### DATA:
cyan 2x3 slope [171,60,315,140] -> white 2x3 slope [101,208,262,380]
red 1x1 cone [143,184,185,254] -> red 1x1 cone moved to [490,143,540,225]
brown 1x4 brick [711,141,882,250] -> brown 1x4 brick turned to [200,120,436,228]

--

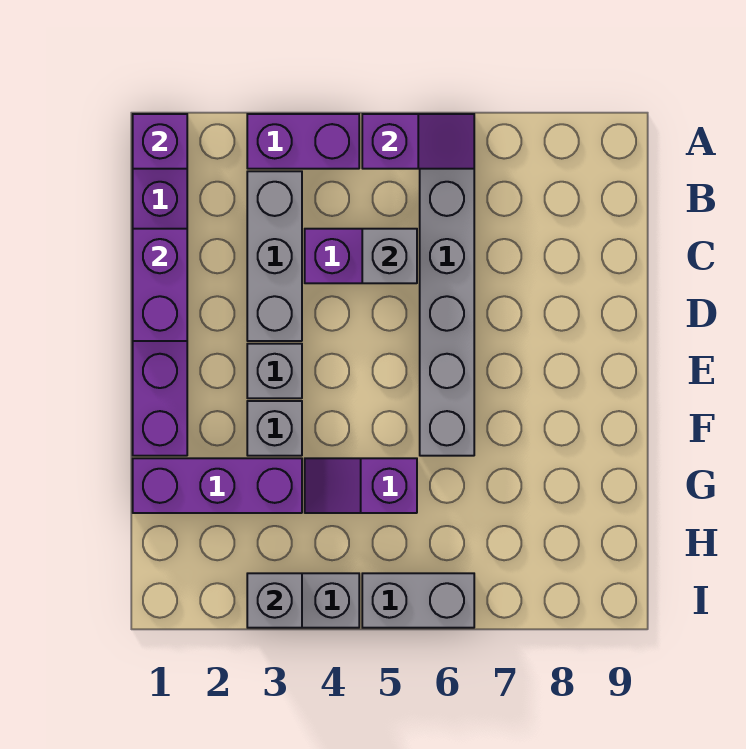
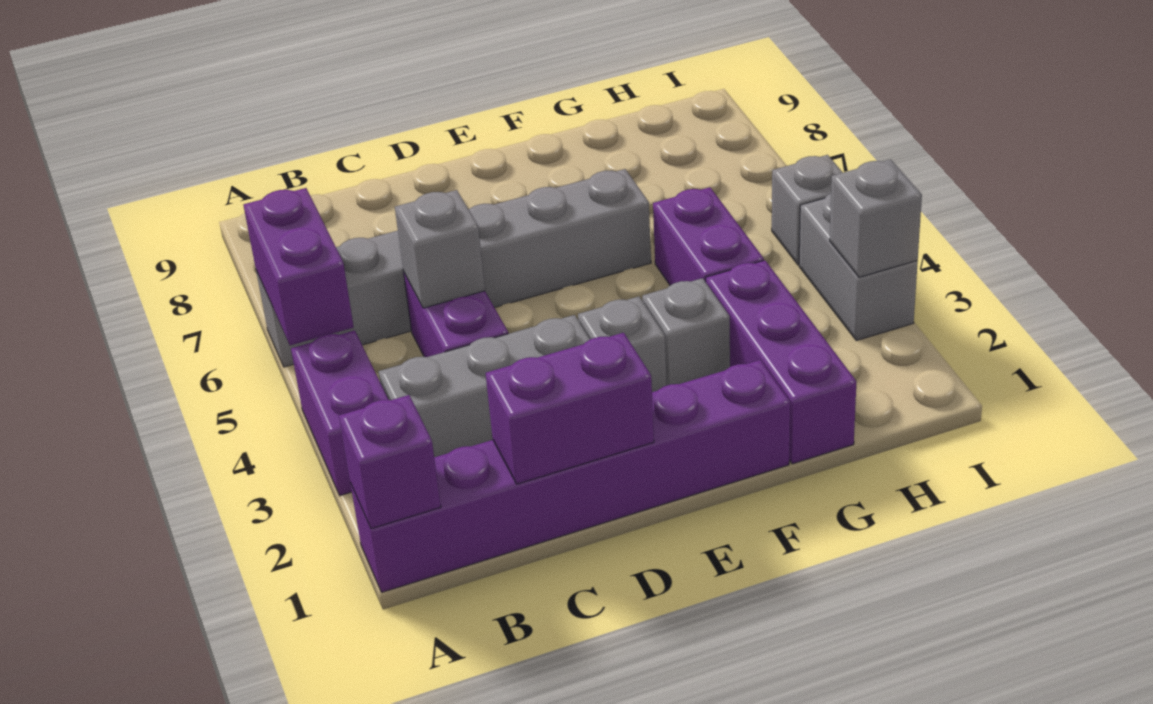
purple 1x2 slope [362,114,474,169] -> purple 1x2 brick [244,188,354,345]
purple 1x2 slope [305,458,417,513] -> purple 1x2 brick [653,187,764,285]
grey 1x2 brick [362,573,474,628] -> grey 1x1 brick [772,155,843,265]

### WHAT TO PRODUCE:
Only the lines above from the one with "red 1x1 cone [143,184,185,254]" up to and including the one with "brown 1x4 brick [711,141,882,250]" should be repeated, exactly as written.

### THE ANSWER:
red 1x1 cone [143,184,185,254] -> red 1x1 cone moved to [490,143,540,225]
brown 1x4 brick [711,141,882,250] -> brown 1x4 brick turned to [200,120,436,228]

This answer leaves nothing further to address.